* _Data records_:
[Start]

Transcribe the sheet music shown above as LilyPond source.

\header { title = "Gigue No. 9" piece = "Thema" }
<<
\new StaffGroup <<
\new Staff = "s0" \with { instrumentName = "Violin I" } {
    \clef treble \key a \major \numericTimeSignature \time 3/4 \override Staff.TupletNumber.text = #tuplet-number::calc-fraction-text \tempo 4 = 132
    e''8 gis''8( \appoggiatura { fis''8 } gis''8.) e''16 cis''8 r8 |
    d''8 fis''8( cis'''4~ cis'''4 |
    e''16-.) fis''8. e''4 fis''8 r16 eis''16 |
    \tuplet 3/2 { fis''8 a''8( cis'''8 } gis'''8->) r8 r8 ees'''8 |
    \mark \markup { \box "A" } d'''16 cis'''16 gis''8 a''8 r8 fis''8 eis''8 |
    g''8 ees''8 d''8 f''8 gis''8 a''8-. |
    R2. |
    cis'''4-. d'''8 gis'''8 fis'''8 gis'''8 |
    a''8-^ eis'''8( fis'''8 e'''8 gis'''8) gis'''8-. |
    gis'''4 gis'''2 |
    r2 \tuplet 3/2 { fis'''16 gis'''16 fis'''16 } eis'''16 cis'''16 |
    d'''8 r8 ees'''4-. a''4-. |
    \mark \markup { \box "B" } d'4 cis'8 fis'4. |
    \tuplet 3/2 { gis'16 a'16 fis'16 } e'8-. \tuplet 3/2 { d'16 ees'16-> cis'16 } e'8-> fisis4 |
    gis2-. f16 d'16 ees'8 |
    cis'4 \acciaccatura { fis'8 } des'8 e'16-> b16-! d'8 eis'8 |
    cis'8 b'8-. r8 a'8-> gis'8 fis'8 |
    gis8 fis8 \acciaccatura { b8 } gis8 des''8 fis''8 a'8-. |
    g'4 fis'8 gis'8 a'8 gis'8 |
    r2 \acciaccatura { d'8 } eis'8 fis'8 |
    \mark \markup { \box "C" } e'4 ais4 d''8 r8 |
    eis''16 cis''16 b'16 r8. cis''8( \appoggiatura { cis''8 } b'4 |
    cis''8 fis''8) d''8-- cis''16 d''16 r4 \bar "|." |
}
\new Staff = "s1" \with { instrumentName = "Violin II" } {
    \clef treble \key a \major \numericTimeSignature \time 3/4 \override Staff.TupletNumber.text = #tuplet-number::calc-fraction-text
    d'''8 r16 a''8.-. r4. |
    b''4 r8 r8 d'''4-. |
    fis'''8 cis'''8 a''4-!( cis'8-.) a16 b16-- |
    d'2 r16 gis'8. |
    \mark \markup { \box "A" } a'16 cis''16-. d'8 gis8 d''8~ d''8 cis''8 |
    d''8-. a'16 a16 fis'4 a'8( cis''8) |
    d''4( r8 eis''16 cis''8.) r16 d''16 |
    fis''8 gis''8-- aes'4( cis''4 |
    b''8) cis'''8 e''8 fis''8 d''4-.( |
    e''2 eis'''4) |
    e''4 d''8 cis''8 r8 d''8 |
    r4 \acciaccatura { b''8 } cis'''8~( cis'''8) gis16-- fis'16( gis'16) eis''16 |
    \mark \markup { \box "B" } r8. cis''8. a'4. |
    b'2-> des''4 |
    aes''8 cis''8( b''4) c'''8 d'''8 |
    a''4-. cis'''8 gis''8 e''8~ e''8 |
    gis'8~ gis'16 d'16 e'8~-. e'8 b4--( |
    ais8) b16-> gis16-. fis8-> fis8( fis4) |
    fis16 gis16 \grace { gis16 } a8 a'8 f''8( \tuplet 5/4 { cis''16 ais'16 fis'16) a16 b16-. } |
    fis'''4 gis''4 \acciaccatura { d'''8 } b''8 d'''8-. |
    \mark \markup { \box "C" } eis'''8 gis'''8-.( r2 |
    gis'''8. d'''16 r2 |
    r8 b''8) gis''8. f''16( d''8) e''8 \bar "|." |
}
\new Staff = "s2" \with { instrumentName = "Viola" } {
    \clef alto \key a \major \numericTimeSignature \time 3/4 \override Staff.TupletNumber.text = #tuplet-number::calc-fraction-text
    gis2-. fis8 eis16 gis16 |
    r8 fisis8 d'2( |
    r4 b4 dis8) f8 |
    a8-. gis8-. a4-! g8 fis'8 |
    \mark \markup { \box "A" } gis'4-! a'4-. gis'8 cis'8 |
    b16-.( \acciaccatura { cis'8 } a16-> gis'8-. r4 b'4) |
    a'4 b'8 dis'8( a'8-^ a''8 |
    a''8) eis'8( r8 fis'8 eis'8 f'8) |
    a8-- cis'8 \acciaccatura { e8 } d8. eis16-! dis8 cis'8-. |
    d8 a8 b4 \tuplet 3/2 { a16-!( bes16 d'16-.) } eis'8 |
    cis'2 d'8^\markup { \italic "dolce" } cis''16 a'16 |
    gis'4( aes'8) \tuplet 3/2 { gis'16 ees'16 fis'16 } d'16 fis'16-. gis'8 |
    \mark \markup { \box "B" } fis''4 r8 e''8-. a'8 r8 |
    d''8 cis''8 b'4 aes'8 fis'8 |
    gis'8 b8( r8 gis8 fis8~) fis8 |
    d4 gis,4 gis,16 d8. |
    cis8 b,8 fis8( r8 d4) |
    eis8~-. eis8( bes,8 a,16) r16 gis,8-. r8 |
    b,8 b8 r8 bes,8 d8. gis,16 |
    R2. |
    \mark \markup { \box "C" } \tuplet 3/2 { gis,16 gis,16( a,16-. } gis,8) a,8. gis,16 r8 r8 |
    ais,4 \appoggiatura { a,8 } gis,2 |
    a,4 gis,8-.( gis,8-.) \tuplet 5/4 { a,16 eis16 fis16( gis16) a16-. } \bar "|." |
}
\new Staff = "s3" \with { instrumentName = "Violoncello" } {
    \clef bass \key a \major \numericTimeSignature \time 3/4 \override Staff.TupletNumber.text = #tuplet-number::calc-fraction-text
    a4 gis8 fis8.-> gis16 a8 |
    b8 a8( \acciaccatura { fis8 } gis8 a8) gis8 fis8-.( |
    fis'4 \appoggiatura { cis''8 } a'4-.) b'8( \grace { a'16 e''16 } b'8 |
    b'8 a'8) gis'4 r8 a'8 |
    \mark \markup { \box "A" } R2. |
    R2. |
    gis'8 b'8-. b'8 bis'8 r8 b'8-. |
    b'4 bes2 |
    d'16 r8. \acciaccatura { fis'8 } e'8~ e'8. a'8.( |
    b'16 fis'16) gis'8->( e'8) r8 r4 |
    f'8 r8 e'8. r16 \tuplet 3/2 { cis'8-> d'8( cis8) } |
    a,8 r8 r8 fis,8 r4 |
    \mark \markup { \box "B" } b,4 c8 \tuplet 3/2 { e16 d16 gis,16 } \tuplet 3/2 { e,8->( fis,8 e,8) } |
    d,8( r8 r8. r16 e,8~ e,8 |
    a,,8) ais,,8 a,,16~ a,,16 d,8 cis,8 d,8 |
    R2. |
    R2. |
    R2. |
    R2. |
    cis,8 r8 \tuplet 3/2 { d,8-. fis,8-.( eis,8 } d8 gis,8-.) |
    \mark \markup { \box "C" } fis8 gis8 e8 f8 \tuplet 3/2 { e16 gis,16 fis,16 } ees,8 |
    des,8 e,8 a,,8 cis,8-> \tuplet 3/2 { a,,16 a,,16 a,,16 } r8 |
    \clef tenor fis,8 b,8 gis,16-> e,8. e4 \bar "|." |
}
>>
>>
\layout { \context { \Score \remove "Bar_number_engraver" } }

[End]

* _WHAT THIS TASK INVOLVES_:
Tally the lines in the data above that contain the string "calc", counting only matches with the same case. Give only the number.

* _RESULT_:
4